Available data section start

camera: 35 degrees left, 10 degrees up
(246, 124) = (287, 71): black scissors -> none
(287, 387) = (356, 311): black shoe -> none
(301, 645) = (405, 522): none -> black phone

Available data section end

■ Work to complete: Go through the listing above and return each line that includes the word "none".

■ Your response:
(246, 124) = (287, 71): black scissors -> none
(287, 387) = (356, 311): black shoe -> none
(301, 645) = (405, 522): none -> black phone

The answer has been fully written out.